The lines of the records that include "notebook" should all be copied.

— Extracted records —
----------
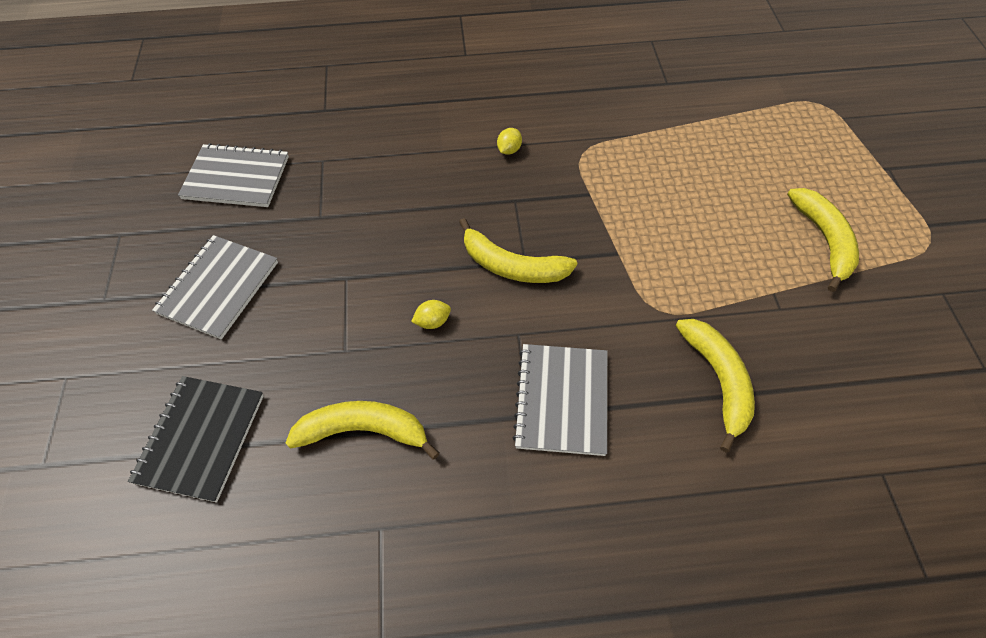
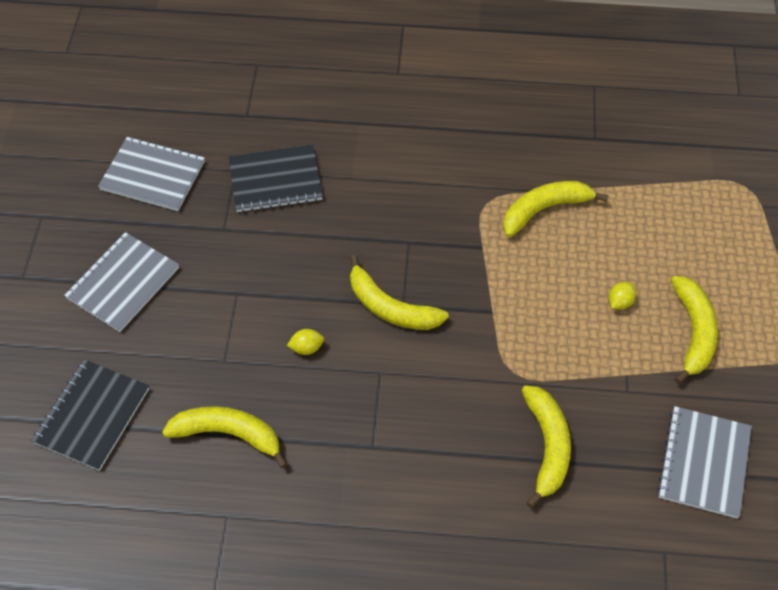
camera: 10 degrees right, 0 degrees up
(365, 163) = (275, 180): none -> black notebook
(509, 150) = (416, 188): yellow lemon -> yellow lemon (620, 302)
(562, 400) = (404, 438): grey notebook -> grey notebook (704, 463)
(640, 151) = (544, 209): none -> yellow banana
----------
— Output —
(365, 163) = (275, 180): none -> black notebook
(562, 400) = (404, 438): grey notebook -> grey notebook (704, 463)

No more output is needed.